Data in this exercise:
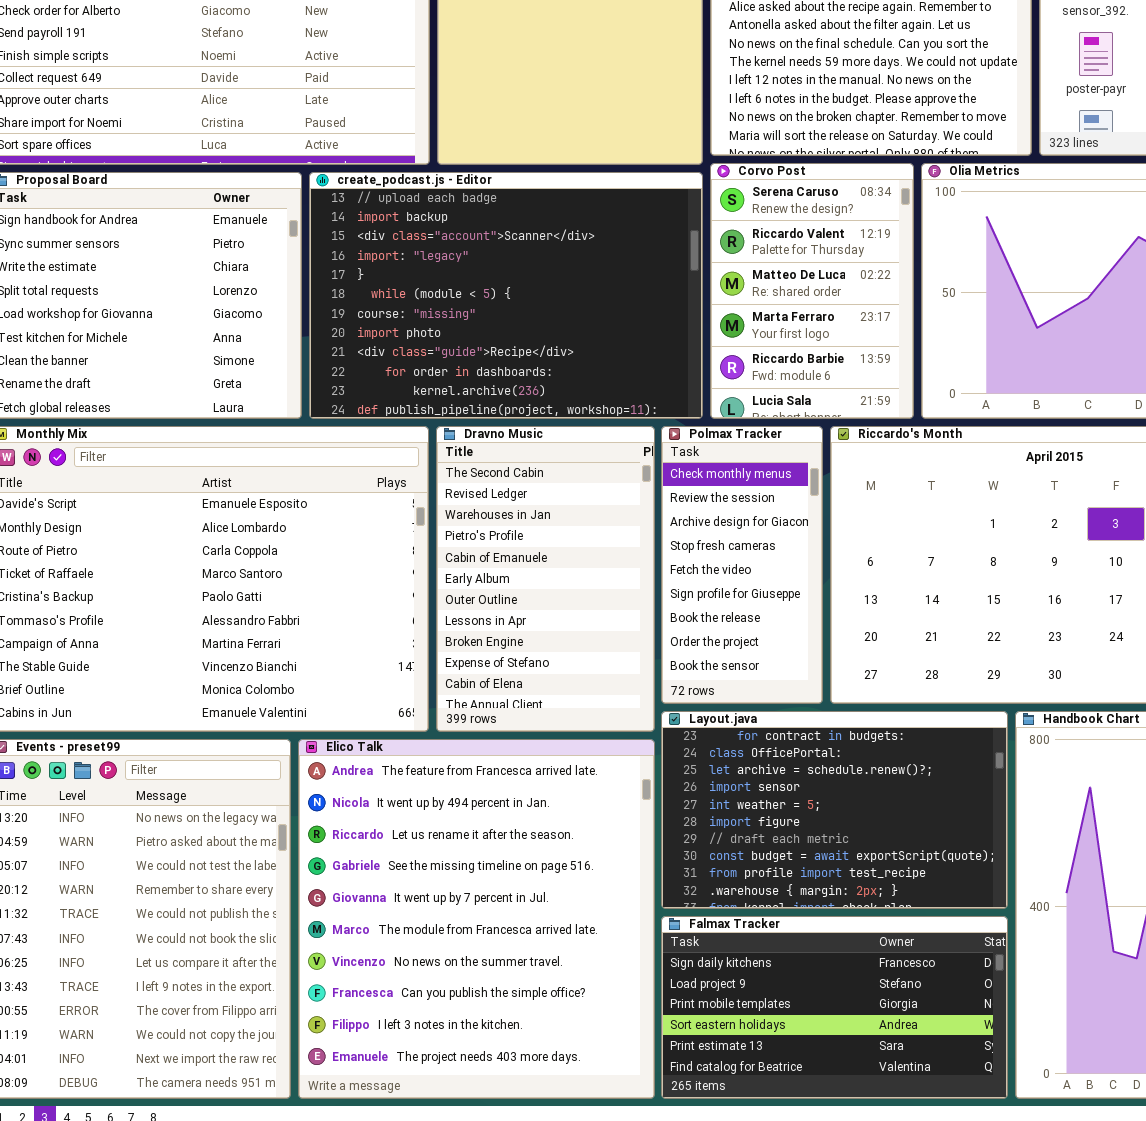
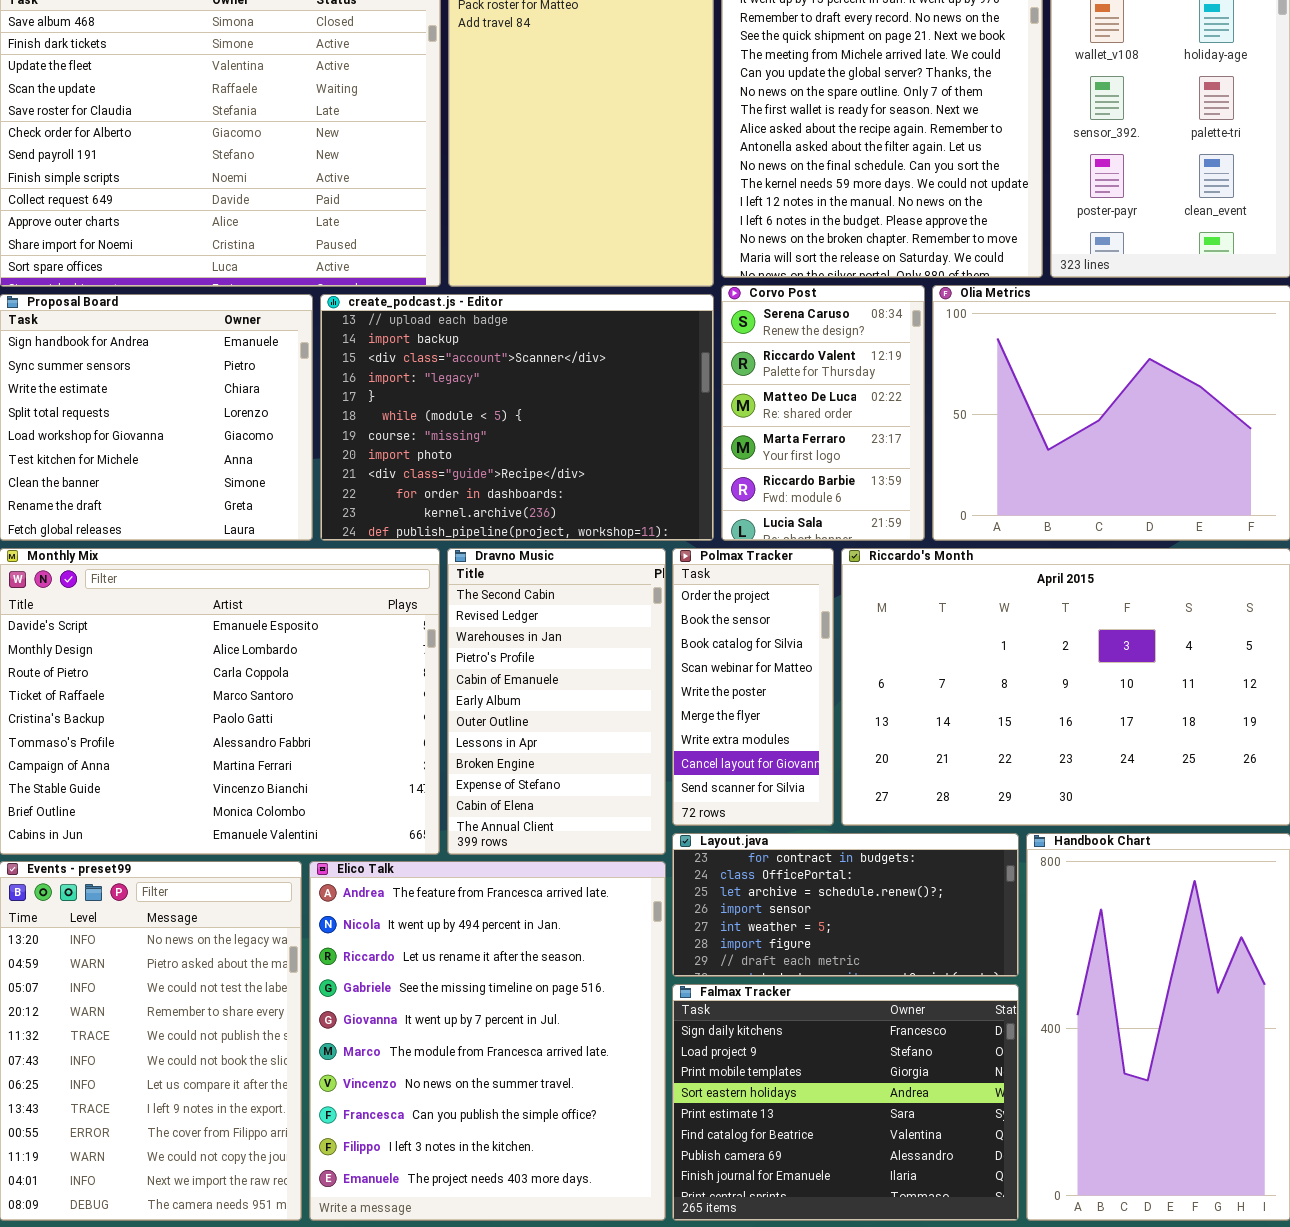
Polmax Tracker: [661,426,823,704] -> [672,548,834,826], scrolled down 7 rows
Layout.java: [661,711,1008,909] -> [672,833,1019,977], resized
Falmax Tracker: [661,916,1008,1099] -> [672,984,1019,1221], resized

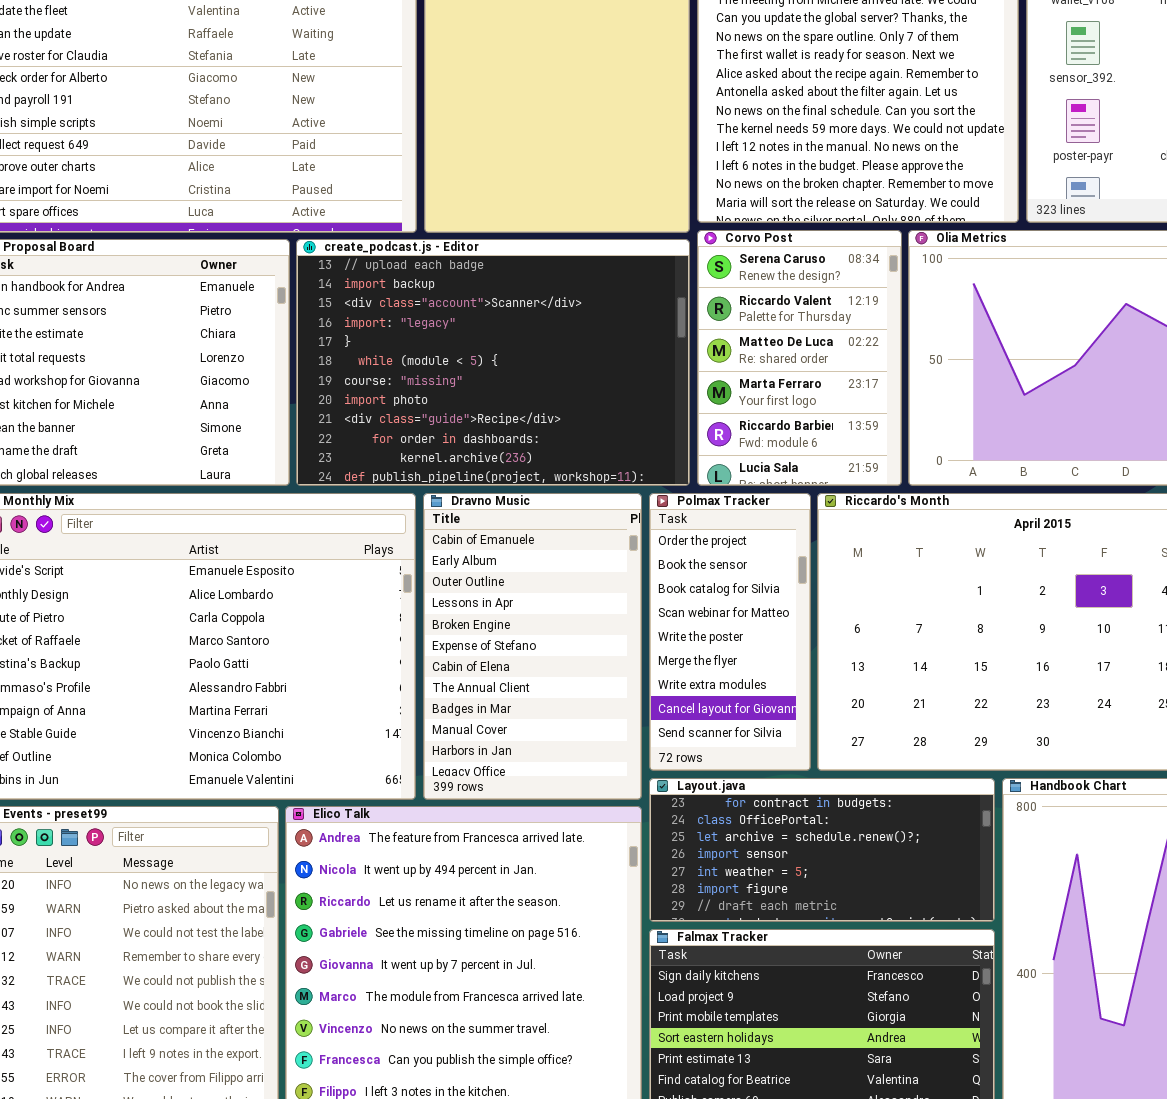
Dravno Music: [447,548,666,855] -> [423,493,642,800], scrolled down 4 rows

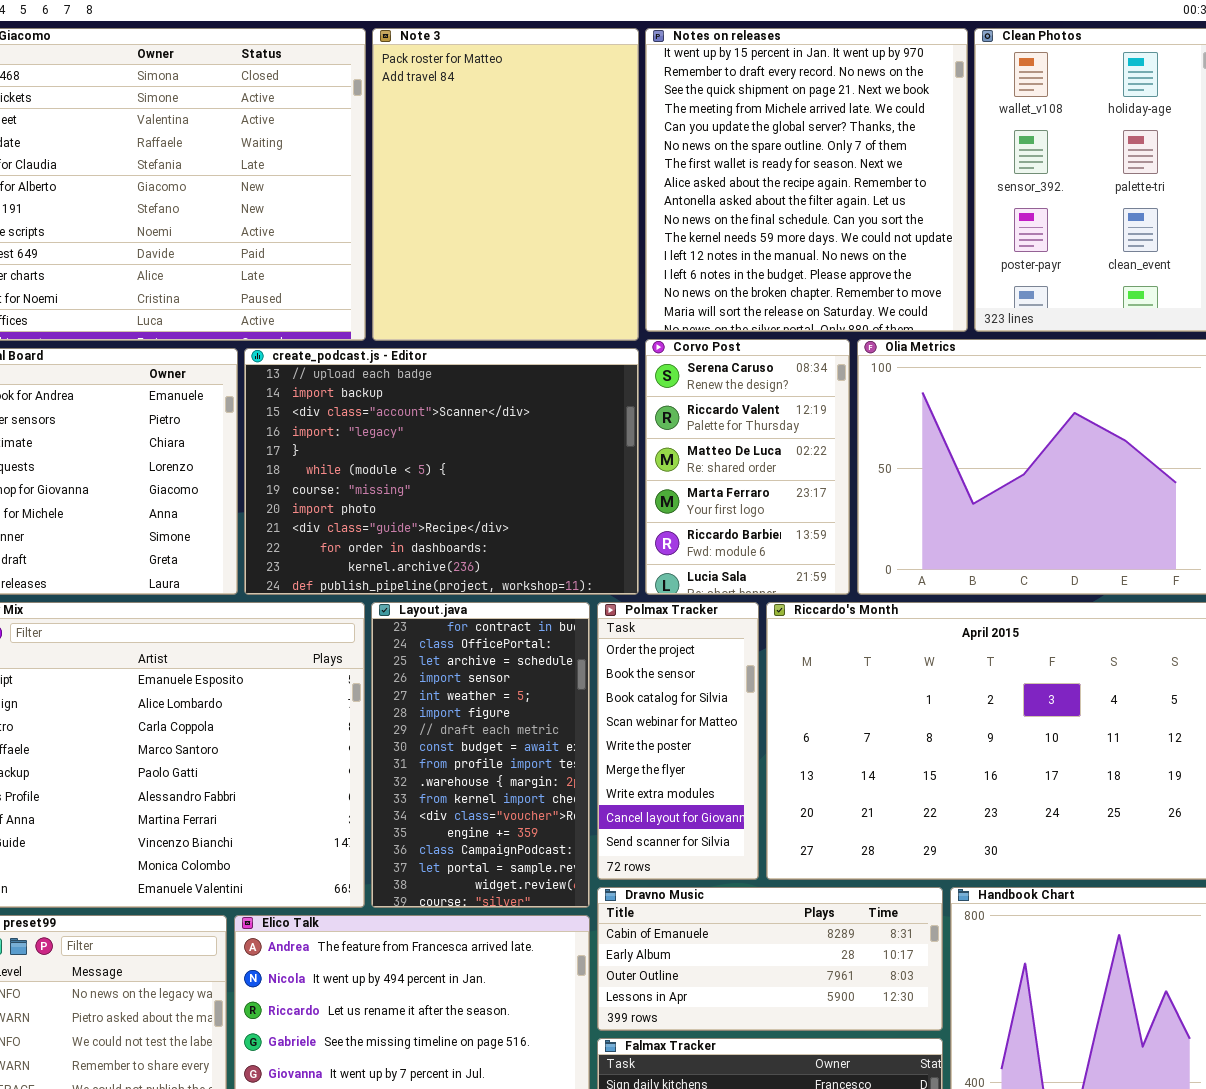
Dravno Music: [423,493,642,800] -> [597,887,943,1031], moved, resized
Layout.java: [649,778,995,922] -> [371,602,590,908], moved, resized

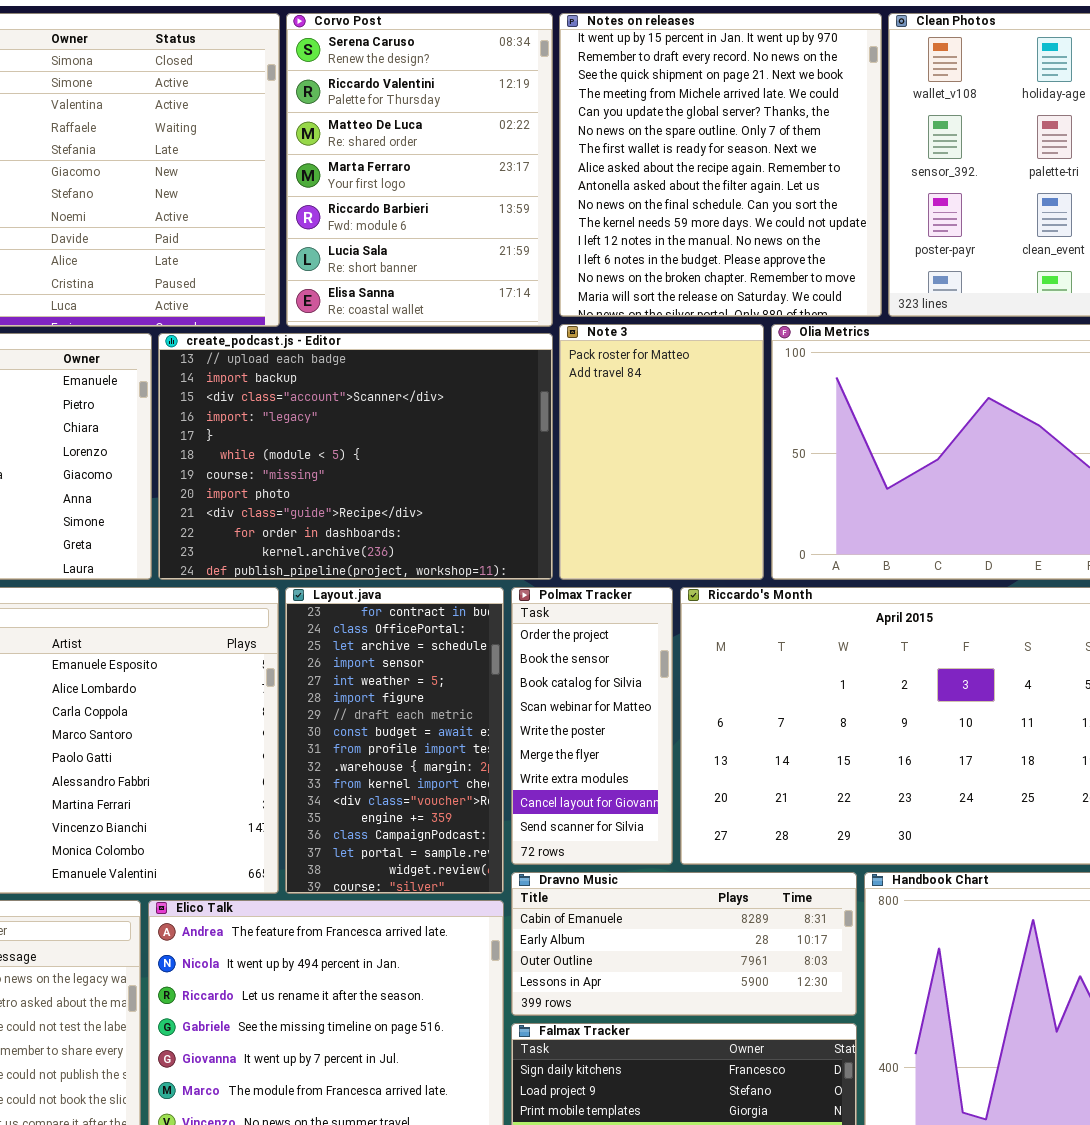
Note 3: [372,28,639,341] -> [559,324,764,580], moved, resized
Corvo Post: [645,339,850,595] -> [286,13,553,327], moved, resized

Assigned task:
Please give the data again unaltered, leaving out any images.

Reply:
Polmax Tracker: [661,426,823,704] -> [672,548,834,826], scrolled down 7 rows
Layout.java: [661,711,1008,909] -> [672,833,1019,977], resized
Falmax Tracker: [661,916,1008,1099] -> [672,984,1019,1221], resized

Dravno Music: [447,548,666,855] -> [423,493,642,800], scrolled down 4 rows

Dravno Music: [423,493,642,800] -> [597,887,943,1031], moved, resized
Layout.java: [649,778,995,922] -> [371,602,590,908], moved, resized

Note 3: [372,28,639,341] -> [559,324,764,580], moved, resized
Corvo Post: [645,339,850,595] -> [286,13,553,327], moved, resized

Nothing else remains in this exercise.